[[ Data for this exercise open ]]

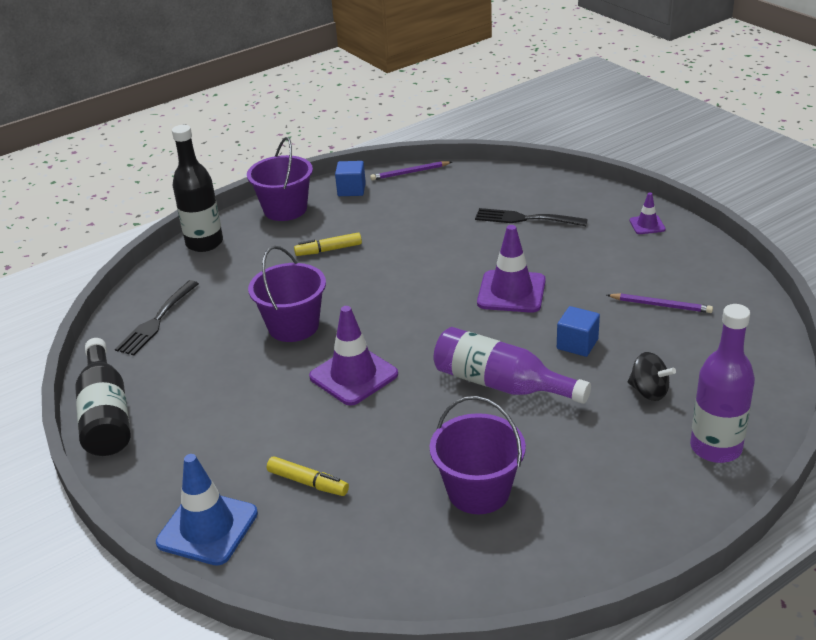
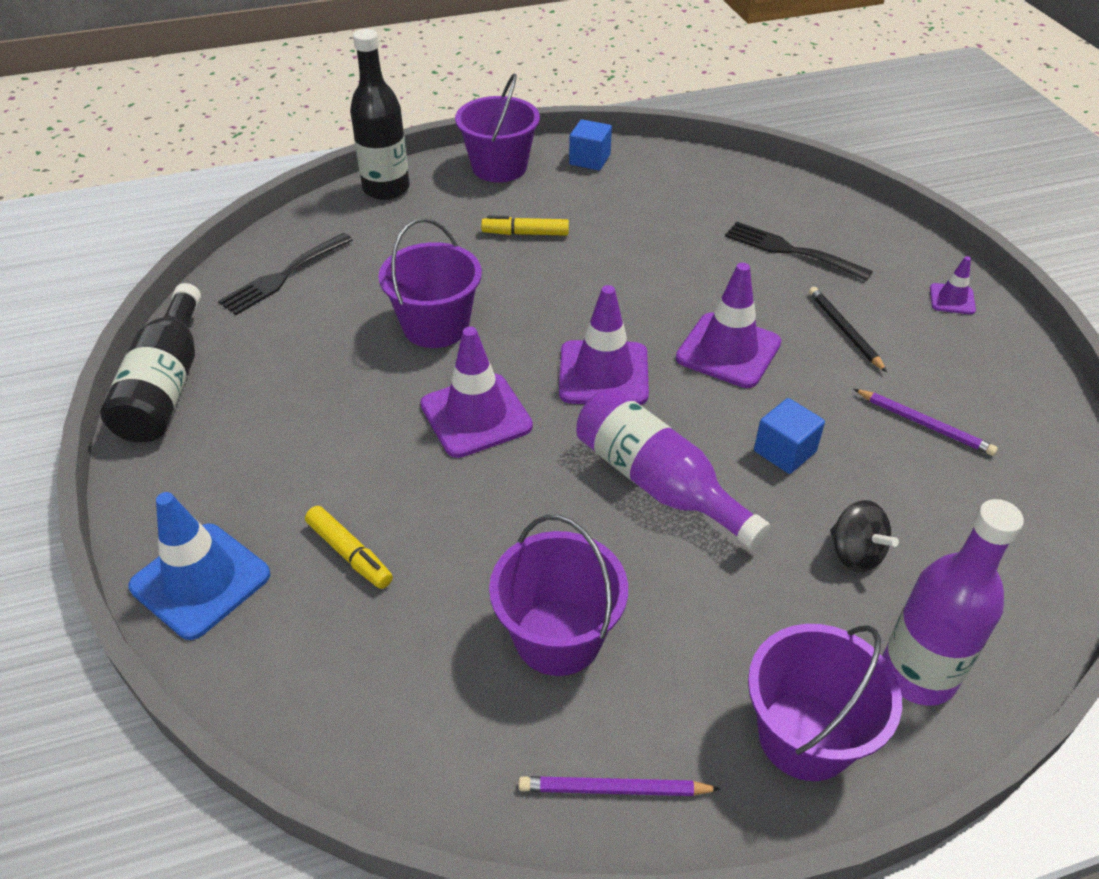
camera: 15 degrees right, 10 degrees up
(410, 173) = (671, 153): purple pencil -> purple pencil (614, 790)
(431, 327) = (603, 373): none -> purple traffic cone
(584, 261) = (844, 331): none -> black pencil
(662, 500) = (805, 736): none -> purple bucket

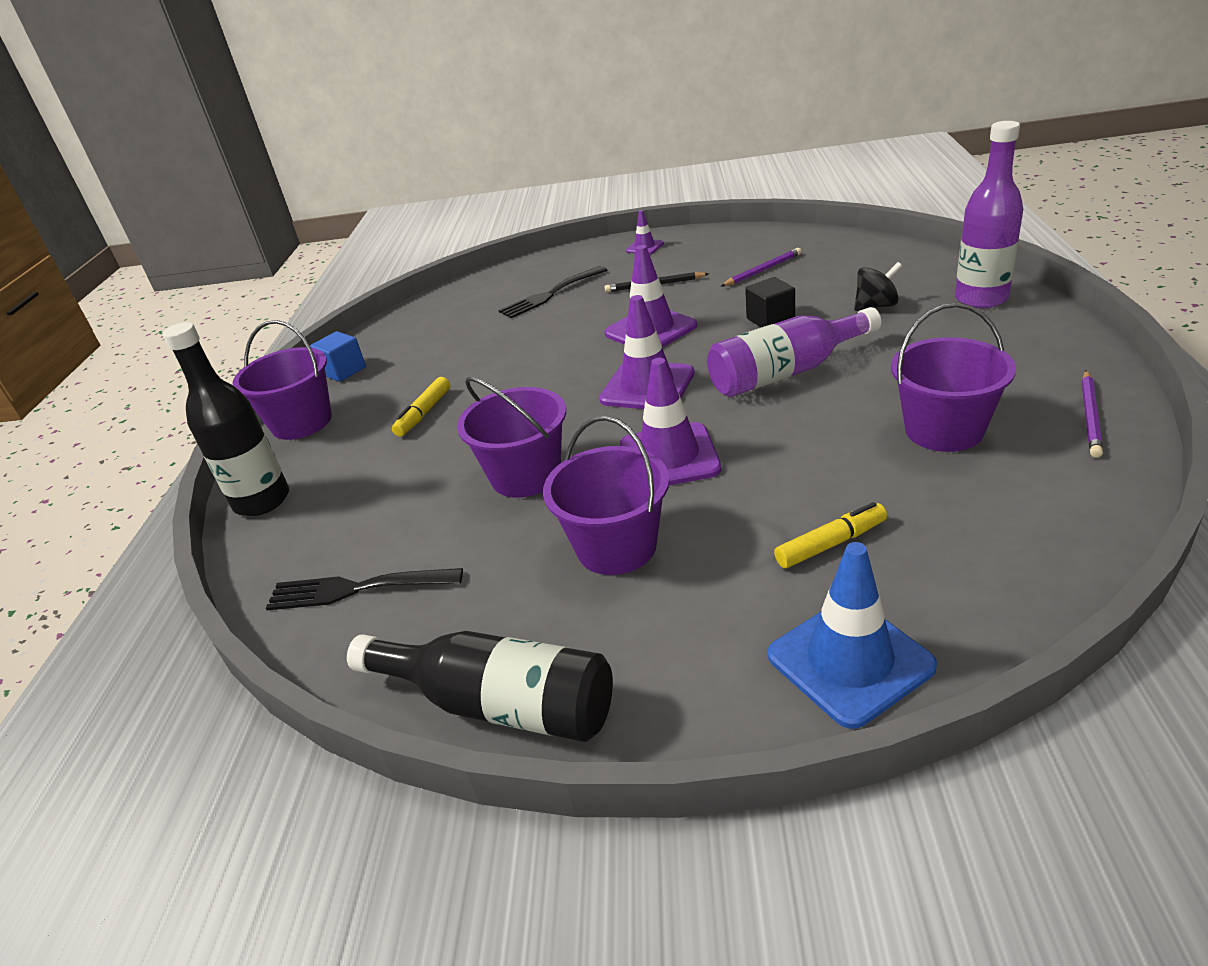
camera: 65 degrees left, 10 degrees down
(283, 276) = (356, 589): black fork -> black fork turned 120 degrees clockwise
(784, 451) = (770, 319): blue cube -> black cube
(805, 736) = (1033, 340): purple bucket -> purple bucket (616, 547)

[[ Data for this exercise closed ]]

## Aim of the exercise
Leave out the pictures and restate, word for word, the lines from the top of the data through the line containing "camera: 65 degrees left, 10 degrees down", both included.

## Answer section
camera: 15 degrees right, 10 degrees up
(410, 173) = (671, 153): purple pencil -> purple pencil (614, 790)
(431, 327) = (603, 373): none -> purple traffic cone
(584, 261) = (844, 331): none -> black pencil
(662, 500) = (805, 736): none -> purple bucket

camera: 65 degrees left, 10 degrees down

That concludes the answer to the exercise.